*THE PROBLEM*
Below are several records. Retype exactly those lines running from the one with "none -> yellow tile M8:M9 level 1" through the one with "none -> cyan brick N12 level 4", end lines included, and no others.

Object matching data
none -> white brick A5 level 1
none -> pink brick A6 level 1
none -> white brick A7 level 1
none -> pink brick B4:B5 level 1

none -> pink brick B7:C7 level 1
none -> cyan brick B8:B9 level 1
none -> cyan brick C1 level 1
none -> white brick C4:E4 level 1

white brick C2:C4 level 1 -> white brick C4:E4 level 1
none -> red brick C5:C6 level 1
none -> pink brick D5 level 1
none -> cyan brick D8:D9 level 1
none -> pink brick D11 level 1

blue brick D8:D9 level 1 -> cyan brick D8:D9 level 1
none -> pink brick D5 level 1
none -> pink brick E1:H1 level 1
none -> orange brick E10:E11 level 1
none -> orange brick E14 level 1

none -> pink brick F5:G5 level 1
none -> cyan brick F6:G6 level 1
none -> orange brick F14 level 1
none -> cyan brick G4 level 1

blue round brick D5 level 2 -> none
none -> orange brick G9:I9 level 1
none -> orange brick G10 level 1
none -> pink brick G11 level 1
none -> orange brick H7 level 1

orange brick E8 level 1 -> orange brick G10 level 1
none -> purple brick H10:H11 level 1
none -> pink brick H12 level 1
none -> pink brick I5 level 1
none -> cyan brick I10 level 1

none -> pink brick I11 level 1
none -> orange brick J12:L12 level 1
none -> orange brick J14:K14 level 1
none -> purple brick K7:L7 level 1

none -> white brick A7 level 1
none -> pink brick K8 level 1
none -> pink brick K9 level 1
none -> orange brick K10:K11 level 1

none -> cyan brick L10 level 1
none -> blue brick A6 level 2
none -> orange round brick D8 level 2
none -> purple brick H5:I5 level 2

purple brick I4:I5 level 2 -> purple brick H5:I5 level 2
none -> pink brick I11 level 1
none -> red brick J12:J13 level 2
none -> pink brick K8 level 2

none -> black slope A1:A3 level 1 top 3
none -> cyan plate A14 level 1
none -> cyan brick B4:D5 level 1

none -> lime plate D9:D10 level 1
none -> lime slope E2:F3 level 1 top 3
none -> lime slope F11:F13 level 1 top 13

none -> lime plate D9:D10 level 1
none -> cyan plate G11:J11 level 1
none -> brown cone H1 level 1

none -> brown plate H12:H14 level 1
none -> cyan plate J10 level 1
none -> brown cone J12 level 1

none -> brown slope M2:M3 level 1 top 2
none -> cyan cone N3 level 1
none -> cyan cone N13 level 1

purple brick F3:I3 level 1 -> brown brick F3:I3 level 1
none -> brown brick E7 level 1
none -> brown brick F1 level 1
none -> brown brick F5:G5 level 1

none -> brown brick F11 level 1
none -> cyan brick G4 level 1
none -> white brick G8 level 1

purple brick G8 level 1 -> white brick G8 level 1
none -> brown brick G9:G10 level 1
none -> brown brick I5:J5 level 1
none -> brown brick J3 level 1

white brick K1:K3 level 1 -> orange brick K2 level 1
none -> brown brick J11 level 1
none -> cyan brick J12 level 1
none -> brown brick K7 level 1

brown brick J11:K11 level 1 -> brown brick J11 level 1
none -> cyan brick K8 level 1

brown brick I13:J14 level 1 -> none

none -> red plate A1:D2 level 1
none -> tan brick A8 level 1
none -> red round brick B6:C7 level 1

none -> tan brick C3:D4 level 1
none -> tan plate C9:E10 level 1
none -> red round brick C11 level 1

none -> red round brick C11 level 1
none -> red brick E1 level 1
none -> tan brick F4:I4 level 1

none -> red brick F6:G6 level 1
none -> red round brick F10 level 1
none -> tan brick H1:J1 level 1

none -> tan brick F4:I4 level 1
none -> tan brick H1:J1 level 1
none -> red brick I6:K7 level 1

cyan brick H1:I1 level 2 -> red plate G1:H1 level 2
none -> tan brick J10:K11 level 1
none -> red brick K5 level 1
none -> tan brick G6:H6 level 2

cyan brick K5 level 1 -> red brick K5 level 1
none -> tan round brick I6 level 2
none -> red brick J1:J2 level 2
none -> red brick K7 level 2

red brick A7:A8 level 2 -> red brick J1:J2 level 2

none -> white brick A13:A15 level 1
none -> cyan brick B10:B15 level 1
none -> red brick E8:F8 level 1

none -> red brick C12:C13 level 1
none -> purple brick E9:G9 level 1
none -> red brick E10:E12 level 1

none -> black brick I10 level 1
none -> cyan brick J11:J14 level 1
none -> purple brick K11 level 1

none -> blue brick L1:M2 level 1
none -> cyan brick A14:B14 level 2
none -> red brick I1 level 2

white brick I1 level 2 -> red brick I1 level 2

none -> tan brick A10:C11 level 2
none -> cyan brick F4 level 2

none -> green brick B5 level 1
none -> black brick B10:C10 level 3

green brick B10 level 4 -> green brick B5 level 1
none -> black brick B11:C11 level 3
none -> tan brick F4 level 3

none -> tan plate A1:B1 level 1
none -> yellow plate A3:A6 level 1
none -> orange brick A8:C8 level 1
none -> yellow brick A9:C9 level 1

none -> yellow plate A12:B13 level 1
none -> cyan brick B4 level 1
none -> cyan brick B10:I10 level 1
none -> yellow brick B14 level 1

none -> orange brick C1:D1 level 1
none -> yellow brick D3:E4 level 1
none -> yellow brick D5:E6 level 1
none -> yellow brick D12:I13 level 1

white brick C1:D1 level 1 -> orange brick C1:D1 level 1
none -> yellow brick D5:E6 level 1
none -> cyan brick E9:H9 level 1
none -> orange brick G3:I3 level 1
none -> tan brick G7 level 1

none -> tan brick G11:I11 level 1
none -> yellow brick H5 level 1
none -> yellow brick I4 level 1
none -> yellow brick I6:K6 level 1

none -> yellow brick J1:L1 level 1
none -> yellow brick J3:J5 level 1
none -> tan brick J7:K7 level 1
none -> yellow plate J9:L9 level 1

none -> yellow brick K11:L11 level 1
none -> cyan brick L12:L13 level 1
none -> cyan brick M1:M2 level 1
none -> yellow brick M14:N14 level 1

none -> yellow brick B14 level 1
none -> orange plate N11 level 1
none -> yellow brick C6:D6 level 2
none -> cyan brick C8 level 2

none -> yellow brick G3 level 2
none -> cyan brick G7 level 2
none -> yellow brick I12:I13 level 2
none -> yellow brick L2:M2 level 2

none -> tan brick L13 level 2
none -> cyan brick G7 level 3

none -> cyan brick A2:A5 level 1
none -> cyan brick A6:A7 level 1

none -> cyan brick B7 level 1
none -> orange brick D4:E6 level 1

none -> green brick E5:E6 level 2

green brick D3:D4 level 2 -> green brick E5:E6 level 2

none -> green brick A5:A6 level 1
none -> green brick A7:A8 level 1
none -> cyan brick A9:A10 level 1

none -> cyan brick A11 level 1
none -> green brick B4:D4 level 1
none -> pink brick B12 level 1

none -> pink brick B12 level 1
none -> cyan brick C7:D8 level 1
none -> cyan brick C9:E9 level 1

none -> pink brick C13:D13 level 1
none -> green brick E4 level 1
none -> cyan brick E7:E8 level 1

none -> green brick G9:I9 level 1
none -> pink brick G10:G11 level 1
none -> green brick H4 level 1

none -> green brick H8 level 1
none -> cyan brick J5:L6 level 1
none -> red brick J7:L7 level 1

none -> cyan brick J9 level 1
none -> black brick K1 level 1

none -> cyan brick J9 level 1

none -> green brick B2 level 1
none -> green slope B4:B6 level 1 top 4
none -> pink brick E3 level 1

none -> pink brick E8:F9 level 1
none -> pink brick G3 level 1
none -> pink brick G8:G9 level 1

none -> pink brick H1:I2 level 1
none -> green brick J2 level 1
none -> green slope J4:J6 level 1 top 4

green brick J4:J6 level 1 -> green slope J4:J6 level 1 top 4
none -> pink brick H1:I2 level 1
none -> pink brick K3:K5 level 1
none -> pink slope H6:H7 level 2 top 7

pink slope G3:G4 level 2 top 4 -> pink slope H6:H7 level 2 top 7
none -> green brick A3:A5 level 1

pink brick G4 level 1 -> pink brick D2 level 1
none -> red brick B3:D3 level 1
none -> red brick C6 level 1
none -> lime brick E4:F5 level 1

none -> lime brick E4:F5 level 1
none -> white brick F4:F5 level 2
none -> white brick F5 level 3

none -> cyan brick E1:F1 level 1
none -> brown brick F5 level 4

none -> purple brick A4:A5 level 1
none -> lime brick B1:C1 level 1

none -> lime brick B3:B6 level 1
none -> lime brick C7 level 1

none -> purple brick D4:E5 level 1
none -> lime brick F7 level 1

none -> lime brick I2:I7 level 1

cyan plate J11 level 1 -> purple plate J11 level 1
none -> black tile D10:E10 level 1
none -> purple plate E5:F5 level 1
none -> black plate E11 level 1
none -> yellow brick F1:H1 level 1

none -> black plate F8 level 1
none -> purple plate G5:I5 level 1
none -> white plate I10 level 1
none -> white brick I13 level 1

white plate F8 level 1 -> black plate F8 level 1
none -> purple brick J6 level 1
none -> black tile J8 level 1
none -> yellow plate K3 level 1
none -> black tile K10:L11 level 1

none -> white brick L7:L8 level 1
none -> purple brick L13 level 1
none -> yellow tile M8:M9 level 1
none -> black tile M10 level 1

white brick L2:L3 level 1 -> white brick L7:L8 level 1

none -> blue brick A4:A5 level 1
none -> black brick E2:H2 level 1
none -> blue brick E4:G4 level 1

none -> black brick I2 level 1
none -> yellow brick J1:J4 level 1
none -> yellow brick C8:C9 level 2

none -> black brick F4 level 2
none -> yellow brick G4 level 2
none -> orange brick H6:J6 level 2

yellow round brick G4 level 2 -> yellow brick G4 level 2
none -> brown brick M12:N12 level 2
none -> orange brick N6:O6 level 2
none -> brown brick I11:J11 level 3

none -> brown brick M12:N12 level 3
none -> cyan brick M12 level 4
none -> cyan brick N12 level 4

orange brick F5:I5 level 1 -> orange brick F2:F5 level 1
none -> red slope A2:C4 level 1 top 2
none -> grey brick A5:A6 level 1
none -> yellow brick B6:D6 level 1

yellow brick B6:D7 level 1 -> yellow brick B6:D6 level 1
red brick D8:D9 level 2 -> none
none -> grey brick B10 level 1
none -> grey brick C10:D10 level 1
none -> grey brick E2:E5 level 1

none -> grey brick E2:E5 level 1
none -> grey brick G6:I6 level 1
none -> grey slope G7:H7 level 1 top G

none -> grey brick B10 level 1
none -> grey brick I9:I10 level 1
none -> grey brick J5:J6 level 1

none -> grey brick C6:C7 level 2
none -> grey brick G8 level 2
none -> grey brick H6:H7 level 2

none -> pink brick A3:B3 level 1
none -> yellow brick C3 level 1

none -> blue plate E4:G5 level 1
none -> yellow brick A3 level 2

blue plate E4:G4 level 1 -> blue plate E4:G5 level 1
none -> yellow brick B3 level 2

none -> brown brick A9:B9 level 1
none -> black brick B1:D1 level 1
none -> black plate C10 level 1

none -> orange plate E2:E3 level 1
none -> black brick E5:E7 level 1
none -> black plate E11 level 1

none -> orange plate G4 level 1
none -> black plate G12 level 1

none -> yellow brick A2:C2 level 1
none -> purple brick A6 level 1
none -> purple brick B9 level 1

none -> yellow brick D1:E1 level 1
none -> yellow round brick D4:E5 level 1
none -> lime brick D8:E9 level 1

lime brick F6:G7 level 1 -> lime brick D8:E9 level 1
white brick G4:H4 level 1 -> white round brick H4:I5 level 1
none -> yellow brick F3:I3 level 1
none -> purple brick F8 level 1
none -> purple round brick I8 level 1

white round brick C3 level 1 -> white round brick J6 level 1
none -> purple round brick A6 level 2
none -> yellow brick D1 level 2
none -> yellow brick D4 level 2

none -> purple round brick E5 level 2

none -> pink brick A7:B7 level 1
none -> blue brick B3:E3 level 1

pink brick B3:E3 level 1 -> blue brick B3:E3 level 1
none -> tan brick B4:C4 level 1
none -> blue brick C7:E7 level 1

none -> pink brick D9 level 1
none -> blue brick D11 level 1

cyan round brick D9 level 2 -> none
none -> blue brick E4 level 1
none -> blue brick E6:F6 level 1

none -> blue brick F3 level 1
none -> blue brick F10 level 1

*SOLUTION TO THE EXERCISE*
none -> yellow tile M8:M9 level 1
none -> black tile M10 level 1

white brick L2:L3 level 1 -> white brick L7:L8 level 1

none -> blue brick A4:A5 level 1
none -> black brick E2:H2 level 1
none -> blue brick E4:G4 level 1

none -> black brick I2 level 1
none -> yellow brick J1:J4 level 1
none -> yellow brick C8:C9 level 2

none -> black brick F4 level 2
none -> yellow brick G4 level 2
none -> orange brick H6:J6 level 2

yellow round brick G4 level 2 -> yellow brick G4 level 2
none -> brown brick M12:N12 level 2
none -> orange brick N6:O6 level 2
none -> brown brick I11:J11 level 3

none -> brown brick M12:N12 level 3
none -> cyan brick M12 level 4
none -> cyan brick N12 level 4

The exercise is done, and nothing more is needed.